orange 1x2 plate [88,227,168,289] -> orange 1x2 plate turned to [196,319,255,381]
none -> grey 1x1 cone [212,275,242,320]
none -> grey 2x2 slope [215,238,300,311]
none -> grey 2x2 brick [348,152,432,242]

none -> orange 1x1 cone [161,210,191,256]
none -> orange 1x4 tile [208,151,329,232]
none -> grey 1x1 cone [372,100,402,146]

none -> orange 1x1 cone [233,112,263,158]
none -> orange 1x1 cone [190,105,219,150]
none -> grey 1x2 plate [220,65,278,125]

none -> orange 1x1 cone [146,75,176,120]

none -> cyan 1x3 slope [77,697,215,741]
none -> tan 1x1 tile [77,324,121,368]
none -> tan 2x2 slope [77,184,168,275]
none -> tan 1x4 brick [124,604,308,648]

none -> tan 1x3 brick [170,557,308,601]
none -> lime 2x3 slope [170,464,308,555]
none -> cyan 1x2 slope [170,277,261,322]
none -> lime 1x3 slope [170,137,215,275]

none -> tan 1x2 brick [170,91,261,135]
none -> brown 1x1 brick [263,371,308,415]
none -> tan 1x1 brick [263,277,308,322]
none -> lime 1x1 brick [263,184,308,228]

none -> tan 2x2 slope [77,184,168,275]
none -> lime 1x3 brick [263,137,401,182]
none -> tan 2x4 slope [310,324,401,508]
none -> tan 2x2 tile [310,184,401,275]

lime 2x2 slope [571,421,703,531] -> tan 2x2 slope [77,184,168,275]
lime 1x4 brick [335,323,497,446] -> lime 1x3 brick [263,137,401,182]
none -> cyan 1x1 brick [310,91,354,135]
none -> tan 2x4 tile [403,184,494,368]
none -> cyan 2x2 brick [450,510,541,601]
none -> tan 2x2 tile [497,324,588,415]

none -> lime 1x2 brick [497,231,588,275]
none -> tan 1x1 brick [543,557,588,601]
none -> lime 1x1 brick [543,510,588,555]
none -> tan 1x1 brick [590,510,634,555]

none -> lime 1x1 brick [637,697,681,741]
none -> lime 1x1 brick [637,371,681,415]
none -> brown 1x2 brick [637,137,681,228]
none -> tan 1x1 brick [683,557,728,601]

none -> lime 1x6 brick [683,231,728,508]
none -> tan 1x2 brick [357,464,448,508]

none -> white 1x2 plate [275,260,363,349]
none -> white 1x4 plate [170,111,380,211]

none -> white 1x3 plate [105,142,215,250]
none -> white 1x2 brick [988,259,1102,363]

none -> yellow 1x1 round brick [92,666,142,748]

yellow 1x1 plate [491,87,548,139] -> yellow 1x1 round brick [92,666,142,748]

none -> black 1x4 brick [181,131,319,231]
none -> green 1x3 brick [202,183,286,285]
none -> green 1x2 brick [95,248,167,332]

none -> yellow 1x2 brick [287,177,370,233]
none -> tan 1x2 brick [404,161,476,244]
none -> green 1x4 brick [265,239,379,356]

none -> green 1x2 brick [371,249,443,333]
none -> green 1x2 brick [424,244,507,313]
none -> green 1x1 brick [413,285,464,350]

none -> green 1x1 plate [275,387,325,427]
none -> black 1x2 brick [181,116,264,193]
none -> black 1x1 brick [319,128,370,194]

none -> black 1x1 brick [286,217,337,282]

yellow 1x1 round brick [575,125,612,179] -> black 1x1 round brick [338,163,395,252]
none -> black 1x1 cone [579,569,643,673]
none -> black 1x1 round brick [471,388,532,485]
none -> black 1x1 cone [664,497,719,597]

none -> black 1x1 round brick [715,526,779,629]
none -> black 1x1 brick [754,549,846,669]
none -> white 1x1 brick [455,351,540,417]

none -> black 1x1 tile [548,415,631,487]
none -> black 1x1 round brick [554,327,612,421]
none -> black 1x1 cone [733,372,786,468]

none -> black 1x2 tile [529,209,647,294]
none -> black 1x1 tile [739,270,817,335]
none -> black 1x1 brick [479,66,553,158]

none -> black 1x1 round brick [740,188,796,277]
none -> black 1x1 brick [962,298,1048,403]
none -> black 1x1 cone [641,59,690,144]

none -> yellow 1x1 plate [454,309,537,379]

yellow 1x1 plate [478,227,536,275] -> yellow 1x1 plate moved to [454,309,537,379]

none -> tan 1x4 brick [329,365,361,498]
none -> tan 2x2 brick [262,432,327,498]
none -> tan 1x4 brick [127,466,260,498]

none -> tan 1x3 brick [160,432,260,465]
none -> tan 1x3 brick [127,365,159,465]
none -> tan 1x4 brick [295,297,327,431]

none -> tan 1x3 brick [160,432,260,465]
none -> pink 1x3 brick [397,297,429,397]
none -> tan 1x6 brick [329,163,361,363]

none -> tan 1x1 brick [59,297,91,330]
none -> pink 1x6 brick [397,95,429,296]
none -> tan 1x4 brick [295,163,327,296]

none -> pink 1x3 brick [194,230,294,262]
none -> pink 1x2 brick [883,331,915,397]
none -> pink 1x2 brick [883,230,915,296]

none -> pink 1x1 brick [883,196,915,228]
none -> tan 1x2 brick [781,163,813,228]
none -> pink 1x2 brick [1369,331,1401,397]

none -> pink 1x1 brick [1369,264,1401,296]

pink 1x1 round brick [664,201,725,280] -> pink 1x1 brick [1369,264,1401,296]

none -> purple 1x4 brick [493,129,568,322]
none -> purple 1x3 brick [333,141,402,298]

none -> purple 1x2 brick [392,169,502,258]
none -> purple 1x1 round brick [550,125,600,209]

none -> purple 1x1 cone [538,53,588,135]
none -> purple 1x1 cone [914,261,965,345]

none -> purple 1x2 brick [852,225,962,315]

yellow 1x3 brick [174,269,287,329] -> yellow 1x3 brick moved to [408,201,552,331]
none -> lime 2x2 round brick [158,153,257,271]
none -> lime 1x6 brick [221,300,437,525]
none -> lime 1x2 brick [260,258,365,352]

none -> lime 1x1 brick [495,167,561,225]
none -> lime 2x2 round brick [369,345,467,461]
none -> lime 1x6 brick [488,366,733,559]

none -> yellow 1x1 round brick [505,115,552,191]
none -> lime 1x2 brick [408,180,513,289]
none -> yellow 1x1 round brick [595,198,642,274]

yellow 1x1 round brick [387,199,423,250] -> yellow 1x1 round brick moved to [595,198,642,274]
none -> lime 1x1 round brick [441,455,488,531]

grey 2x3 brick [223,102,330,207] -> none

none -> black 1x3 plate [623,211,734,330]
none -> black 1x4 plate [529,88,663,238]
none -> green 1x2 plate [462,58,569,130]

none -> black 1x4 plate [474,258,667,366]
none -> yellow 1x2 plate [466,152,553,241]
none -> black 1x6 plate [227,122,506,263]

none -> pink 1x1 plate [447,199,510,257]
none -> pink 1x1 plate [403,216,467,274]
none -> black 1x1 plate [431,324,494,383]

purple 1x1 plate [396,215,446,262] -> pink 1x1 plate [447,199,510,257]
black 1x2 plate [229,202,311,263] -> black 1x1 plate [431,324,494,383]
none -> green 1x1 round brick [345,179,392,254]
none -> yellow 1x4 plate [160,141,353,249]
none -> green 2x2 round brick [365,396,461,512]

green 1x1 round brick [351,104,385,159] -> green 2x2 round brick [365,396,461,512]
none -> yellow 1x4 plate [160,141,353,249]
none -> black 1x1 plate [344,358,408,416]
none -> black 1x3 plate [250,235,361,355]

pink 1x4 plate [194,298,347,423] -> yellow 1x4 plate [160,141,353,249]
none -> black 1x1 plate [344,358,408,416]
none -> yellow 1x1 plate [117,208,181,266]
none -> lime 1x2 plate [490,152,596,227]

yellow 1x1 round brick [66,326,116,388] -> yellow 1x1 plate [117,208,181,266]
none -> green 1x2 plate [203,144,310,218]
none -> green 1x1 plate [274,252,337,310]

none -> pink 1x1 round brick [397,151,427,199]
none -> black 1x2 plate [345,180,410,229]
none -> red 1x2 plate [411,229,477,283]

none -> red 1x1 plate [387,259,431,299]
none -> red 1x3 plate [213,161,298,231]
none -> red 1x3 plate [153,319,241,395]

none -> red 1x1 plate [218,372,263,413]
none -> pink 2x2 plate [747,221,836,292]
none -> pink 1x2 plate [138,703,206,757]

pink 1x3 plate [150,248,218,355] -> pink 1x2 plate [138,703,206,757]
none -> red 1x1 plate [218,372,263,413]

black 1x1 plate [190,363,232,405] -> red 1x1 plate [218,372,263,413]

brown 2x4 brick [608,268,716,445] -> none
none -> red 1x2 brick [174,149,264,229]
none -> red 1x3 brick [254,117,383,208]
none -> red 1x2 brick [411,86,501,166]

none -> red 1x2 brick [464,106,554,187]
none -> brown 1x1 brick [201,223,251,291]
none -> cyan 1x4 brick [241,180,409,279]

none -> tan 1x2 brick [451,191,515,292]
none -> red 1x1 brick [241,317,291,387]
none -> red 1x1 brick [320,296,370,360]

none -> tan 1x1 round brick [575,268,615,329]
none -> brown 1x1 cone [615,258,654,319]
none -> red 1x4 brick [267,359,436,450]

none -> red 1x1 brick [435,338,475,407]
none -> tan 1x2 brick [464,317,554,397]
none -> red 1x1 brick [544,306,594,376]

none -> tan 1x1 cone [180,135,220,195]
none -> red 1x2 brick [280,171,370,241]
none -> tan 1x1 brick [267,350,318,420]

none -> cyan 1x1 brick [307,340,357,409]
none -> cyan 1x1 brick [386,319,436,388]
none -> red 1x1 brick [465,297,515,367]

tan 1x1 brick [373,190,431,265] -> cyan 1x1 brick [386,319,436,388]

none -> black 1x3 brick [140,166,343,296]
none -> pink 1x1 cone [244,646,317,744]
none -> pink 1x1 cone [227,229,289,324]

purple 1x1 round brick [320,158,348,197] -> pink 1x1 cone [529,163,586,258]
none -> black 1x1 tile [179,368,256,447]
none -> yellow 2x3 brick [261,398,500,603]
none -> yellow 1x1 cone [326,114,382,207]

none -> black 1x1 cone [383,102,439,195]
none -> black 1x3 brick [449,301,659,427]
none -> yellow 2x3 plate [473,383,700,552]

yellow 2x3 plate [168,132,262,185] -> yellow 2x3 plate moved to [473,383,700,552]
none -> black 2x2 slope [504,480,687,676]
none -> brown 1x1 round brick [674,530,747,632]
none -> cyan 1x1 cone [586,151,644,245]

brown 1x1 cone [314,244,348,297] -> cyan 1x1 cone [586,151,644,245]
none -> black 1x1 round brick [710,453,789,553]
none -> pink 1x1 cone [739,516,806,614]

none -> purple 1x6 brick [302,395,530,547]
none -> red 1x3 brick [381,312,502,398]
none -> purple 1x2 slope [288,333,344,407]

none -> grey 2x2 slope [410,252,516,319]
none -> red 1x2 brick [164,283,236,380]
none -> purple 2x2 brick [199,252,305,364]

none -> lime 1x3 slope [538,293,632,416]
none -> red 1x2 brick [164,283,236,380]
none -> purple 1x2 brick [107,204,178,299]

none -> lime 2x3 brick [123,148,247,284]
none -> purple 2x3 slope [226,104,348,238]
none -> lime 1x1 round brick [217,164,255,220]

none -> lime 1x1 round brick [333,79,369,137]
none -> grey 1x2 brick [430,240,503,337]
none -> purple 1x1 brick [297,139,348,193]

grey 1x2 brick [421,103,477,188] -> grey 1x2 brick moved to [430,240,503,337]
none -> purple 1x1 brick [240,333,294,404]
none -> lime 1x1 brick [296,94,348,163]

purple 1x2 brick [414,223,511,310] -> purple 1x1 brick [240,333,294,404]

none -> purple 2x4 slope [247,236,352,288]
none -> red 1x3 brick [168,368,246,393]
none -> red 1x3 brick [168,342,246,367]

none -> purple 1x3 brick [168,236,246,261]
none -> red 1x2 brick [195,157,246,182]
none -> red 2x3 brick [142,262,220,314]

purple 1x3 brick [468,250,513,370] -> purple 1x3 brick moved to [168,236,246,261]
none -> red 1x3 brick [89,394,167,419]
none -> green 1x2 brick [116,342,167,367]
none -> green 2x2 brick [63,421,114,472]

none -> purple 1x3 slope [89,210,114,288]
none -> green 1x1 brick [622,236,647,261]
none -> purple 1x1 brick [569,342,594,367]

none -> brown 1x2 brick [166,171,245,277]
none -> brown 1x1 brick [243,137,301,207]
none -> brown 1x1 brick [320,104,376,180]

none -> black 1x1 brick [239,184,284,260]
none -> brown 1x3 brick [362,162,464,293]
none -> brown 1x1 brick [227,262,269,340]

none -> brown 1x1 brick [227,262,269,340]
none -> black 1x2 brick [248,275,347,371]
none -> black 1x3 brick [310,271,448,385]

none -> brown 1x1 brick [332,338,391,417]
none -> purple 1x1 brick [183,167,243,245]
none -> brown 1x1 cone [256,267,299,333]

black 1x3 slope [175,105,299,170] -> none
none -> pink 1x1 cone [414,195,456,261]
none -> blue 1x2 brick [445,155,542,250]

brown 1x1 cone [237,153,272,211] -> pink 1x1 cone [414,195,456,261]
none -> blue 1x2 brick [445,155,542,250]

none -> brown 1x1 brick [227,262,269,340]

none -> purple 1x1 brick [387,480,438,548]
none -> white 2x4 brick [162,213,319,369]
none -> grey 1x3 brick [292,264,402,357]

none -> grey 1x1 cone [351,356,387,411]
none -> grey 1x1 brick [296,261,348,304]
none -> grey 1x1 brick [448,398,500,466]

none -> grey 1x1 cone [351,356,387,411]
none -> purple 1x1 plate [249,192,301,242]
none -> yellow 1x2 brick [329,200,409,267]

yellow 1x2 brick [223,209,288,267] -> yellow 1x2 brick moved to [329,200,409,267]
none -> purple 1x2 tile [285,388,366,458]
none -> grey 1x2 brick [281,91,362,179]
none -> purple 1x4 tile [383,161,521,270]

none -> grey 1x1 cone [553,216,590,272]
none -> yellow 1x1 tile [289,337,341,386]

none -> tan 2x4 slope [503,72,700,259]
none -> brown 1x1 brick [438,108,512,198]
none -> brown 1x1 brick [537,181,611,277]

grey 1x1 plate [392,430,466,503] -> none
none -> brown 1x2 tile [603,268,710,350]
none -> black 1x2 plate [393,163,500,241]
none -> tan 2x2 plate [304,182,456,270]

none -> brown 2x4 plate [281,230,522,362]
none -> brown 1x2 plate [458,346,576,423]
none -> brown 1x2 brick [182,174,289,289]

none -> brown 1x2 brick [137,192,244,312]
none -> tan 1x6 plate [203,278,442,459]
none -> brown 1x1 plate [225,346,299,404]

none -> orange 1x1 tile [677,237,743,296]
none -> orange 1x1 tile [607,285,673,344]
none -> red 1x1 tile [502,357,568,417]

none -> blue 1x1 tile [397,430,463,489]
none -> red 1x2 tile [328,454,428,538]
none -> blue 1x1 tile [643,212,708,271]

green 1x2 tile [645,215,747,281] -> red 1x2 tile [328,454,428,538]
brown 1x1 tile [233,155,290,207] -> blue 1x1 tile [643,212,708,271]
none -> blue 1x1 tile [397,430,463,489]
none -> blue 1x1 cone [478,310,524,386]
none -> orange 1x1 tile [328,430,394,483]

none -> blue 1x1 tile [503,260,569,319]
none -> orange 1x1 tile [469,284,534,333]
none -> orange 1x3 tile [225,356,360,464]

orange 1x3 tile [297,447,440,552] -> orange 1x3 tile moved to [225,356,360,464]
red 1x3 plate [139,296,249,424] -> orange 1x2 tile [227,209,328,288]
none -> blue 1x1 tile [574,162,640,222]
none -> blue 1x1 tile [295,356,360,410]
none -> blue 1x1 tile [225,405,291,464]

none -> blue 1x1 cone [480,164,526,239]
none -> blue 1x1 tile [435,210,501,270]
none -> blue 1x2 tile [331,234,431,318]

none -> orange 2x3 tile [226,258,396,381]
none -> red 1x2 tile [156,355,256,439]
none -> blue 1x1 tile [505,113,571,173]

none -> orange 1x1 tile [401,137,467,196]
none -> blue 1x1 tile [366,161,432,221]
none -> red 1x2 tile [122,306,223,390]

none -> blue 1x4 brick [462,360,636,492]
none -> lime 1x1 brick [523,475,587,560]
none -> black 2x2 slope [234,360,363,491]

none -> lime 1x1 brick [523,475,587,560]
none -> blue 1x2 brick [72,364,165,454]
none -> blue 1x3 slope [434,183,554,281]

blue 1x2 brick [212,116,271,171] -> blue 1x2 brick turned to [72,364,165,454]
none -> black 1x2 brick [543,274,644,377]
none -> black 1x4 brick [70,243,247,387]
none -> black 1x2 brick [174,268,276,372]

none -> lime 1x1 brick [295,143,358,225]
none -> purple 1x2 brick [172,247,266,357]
□ □ □ □ □
# Work to be completed:
Would you set down, word for word, the lines from the opening of the entries above through the line with "none -> orange 1x1 cone [233,112,263,158]", both included, and no others?

# Response to this task:
orange 1x2 plate [88,227,168,289] -> orange 1x2 plate turned to [196,319,255,381]
none -> grey 1x1 cone [212,275,242,320]
none -> grey 2x2 slope [215,238,300,311]
none -> grey 2x2 brick [348,152,432,242]

none -> orange 1x1 cone [161,210,191,256]
none -> orange 1x4 tile [208,151,329,232]
none -> grey 1x1 cone [372,100,402,146]

none -> orange 1x1 cone [233,112,263,158]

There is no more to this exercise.